→ **Excerpted records**:
▬▬▬

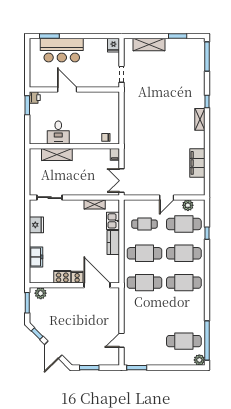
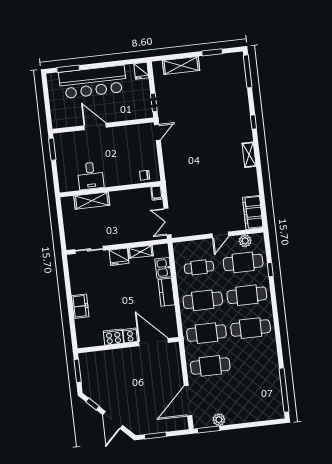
bar counter: (62, 50) -> (93, 82), width x1.36
printer: (35, 98) -> (60, 140), removed
door: (121, 101) -> (157, 132), added
shelving: (200, 119) -> (249, 155), moved
filing cabinet: (197, 163) -> (253, 212), moved
fridge: (36, 225) -> (119, 257), moved, turned 90
freezer: (36, 257) -> (80, 306), moved
plant: (41, 293) -> (91, 358), removed
door: (121, 340) -> (188, 401), width x1.88
cafe table: (184, 341) -> (210, 366), moved
plant: (199, 360) -> (219, 420), moved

▬▬▬

→ **Exercise goal**: Lines from the one containing "shelving: (200, 119) -> (249, 155), moved" through the final line of the entries above are to be output exactly; omit all others.

→ **Written response**:
shelving: (200, 119) -> (249, 155), moved
filing cabinet: (197, 163) -> (253, 212), moved
fridge: (36, 225) -> (119, 257), moved, turned 90
freezer: (36, 257) -> (80, 306), moved
plant: (41, 293) -> (91, 358), removed
door: (121, 340) -> (188, 401), width x1.88
cafe table: (184, 341) -> (210, 366), moved
plant: (199, 360) -> (219, 420), moved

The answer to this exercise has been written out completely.